## Task prompt
Exactly as shown below, retype every line of the data.

━━ Given data ━━

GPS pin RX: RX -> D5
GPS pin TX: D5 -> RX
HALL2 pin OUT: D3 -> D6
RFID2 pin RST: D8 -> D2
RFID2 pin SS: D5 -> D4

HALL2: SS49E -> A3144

━━━

## Answer to this exercise
GPS pin RX: RX -> D5
GPS pin TX: D5 -> RX
HALL2 pin OUT: D3 -> D6
RFID2 pin RST: D8 -> D2
RFID2 pin SS: D5 -> D4

HALL2: SS49E -> A3144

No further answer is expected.